Data segment:
━━━━━━
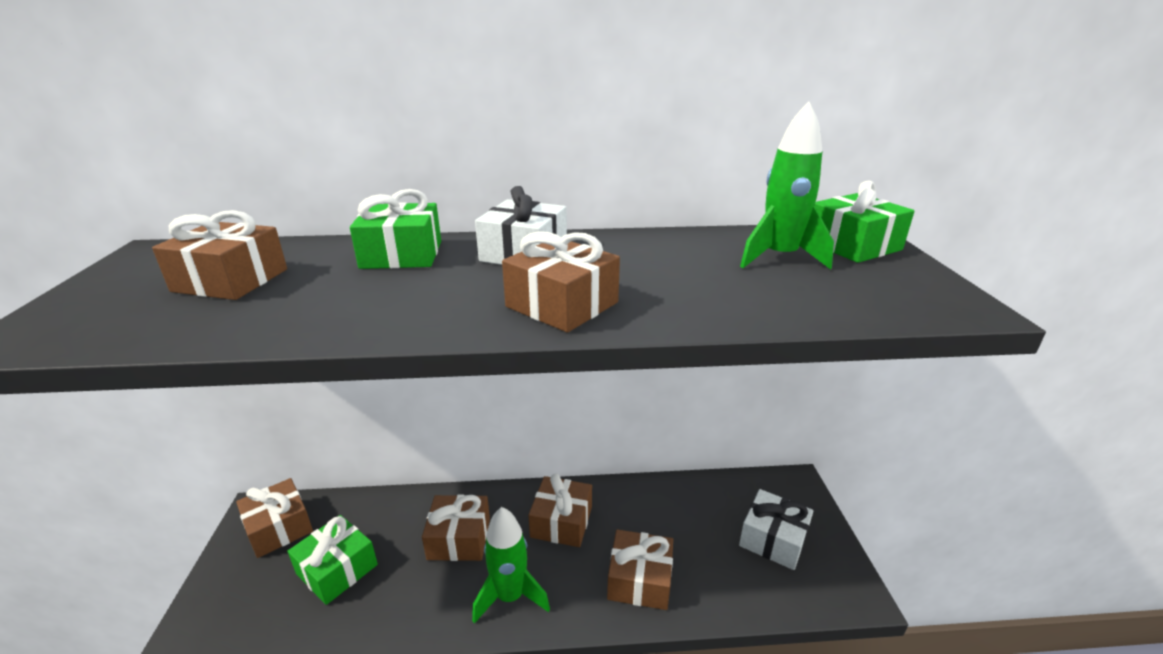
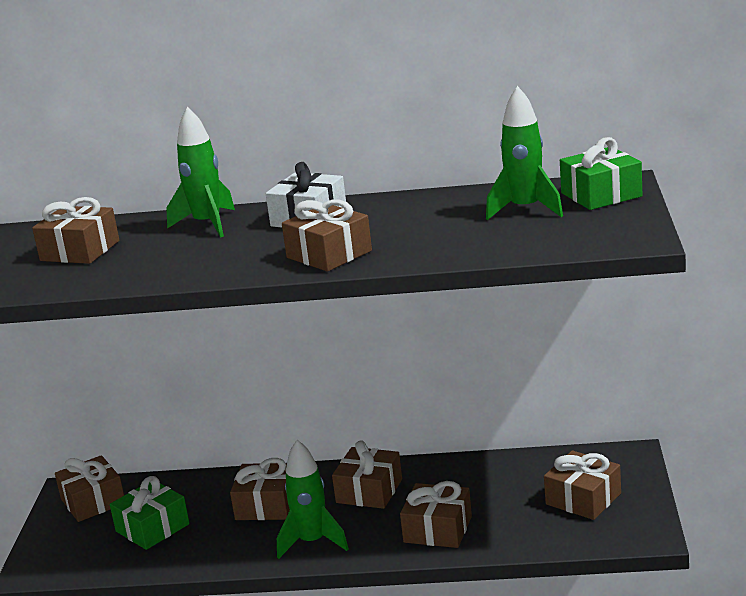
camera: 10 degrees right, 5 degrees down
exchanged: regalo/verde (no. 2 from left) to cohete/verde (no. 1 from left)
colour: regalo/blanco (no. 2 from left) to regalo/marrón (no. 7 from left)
━━━━━━
Looking through the data above, copy out each line in which the string "from" occurs.

exchanged: regalo/verde (no. 2 from left) to cohete/verde (no. 1 from left)
colour: regalo/blanco (no. 2 from left) to regalo/marrón (no. 7 from left)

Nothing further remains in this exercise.